**PROMPT:**
With the pictures excluded, reproduce all of the data exactly.

**DATA:**
·····

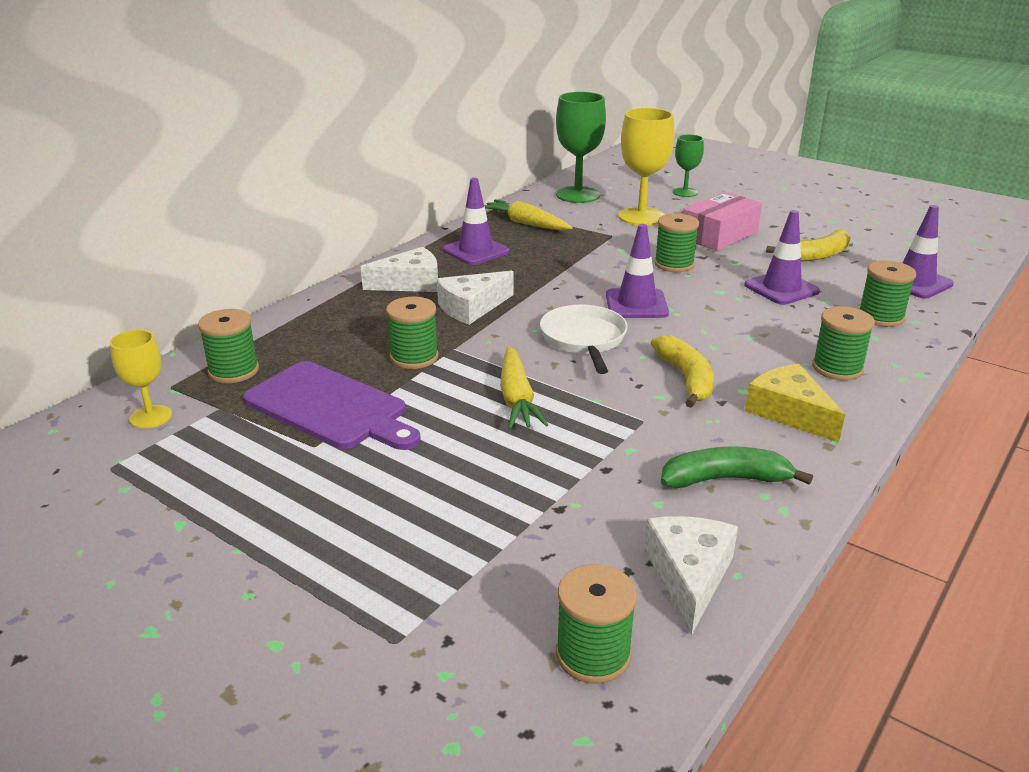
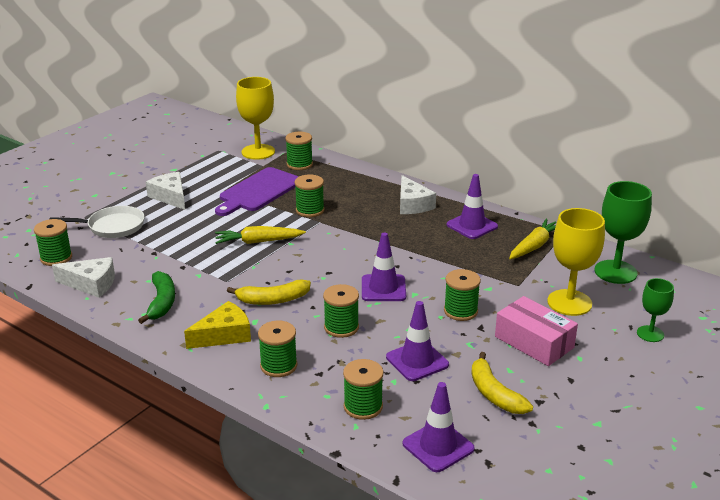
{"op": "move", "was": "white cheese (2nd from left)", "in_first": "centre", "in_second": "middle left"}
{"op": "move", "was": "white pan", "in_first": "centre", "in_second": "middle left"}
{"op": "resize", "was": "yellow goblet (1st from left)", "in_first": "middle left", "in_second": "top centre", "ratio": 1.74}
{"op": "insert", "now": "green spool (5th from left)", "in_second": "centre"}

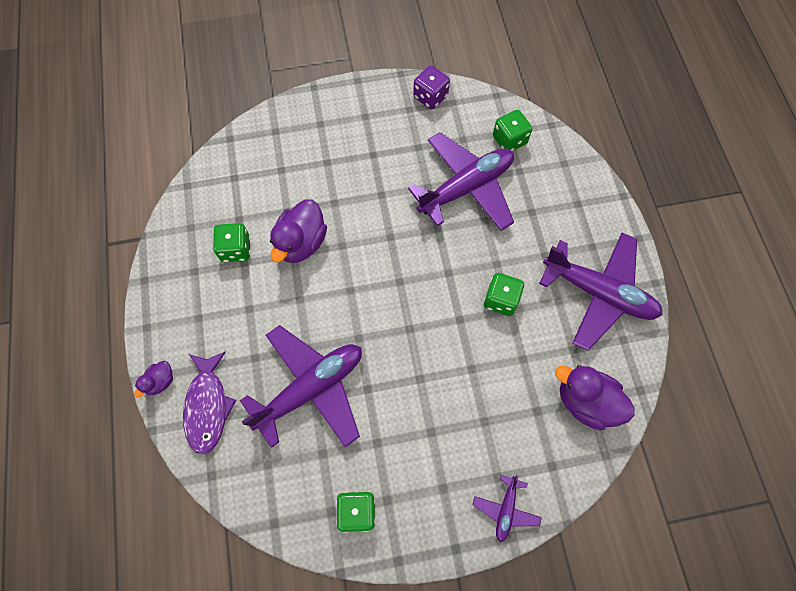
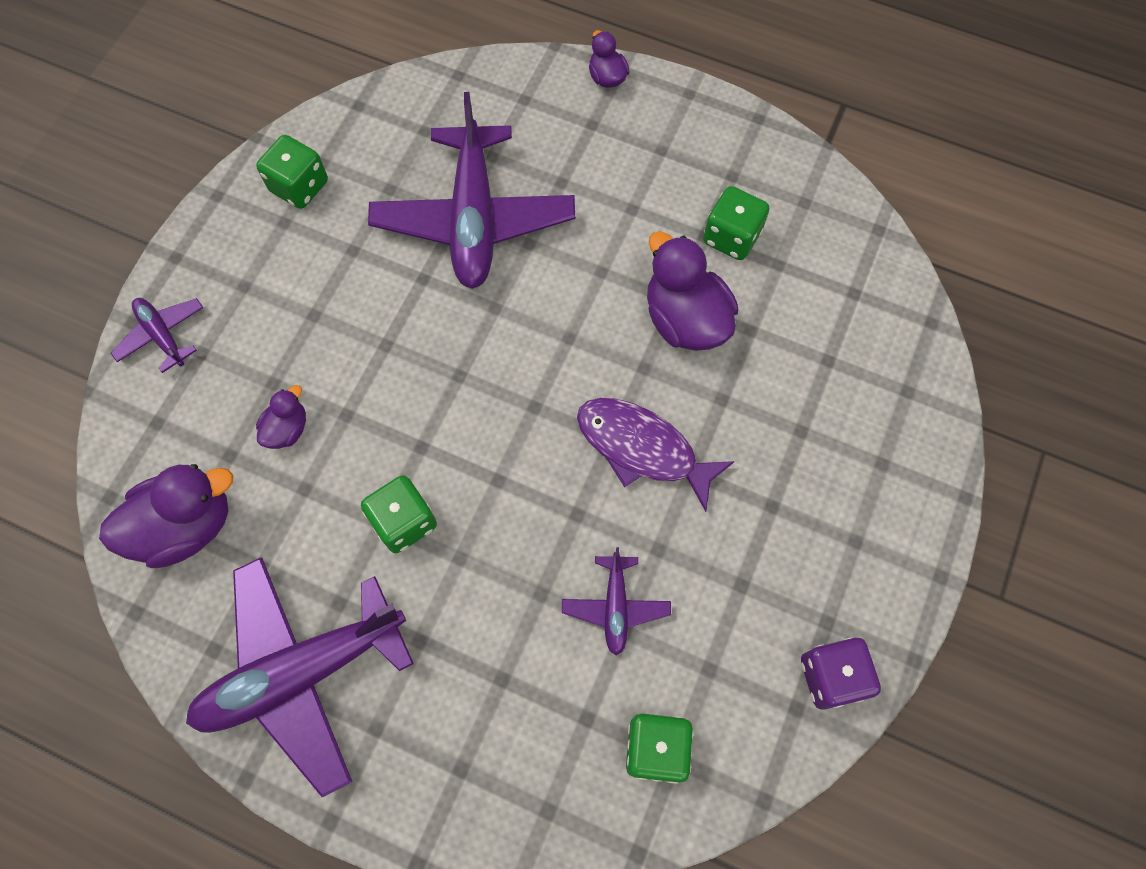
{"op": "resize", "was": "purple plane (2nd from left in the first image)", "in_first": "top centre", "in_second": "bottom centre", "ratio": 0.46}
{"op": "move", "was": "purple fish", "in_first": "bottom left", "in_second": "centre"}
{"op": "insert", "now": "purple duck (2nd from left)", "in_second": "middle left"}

·····

**ANSWER AREA:**
{"op": "move", "was": "white cheese (2nd from left)", "in_first": "centre", "in_second": "middle left"}
{"op": "move", "was": "white pan", "in_first": "centre", "in_second": "middle left"}
{"op": "resize", "was": "yellow goblet (1st from left)", "in_first": "middle left", "in_second": "top centre", "ratio": 1.74}
{"op": "insert", "now": "green spool (5th from left)", "in_second": "centre"}

{"op": "resize", "was": "purple plane (2nd from left in the first image)", "in_first": "top centre", "in_second": "bottom centre", "ratio": 0.46}
{"op": "move", "was": "purple fish", "in_first": "bottom left", "in_second": "centre"}
{"op": "insert", "now": "purple duck (2nd from left)", "in_second": "middle left"}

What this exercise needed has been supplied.